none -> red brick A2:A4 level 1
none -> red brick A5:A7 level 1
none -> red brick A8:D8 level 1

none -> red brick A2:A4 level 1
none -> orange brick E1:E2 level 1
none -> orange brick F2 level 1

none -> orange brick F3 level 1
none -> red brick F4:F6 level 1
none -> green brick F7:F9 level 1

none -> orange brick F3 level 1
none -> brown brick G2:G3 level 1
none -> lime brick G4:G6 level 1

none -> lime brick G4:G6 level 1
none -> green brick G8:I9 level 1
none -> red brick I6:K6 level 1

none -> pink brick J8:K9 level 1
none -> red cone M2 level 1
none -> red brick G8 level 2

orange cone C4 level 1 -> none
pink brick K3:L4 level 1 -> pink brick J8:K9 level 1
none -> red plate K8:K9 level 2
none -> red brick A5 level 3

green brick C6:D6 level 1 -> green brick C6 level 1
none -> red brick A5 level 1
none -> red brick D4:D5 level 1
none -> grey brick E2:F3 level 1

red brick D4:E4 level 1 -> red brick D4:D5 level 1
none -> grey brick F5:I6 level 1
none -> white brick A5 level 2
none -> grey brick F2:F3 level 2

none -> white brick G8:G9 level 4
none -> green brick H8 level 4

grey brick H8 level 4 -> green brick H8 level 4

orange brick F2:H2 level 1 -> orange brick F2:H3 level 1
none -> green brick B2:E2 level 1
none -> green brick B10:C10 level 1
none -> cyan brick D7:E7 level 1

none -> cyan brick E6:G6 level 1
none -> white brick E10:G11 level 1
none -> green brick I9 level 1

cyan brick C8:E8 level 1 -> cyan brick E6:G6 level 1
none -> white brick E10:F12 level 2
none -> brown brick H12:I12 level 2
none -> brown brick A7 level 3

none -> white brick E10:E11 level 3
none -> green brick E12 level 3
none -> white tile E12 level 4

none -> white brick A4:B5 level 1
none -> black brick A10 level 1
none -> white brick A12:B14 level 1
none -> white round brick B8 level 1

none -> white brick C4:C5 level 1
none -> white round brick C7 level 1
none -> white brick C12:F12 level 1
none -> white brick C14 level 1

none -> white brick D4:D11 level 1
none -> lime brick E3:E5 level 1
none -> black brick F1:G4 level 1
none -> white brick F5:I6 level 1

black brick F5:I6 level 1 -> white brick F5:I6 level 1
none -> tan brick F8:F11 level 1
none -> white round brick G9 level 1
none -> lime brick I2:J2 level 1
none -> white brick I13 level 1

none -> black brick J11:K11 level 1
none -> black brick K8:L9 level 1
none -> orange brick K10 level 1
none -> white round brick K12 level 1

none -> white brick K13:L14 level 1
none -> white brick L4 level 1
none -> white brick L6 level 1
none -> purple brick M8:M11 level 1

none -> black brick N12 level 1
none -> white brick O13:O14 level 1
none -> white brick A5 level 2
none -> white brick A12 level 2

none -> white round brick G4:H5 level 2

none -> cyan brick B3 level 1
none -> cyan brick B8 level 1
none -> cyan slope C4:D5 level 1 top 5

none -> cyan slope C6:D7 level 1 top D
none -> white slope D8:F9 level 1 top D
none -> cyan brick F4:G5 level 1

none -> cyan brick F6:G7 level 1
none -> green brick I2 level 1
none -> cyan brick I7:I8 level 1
☆ ☆ ☆ ☆
- **Problem description**:
Would you copy out each line of the records above where the word "orange" occurs?

- **Result of the task**:
none -> orange brick E1:E2 level 1
none -> orange brick F2 level 1
none -> orange brick F3 level 1
none -> orange brick F3 level 1
orange cone C4 level 1 -> none
orange brick F2:H2 level 1 -> orange brick F2:H3 level 1
none -> orange brick K10 level 1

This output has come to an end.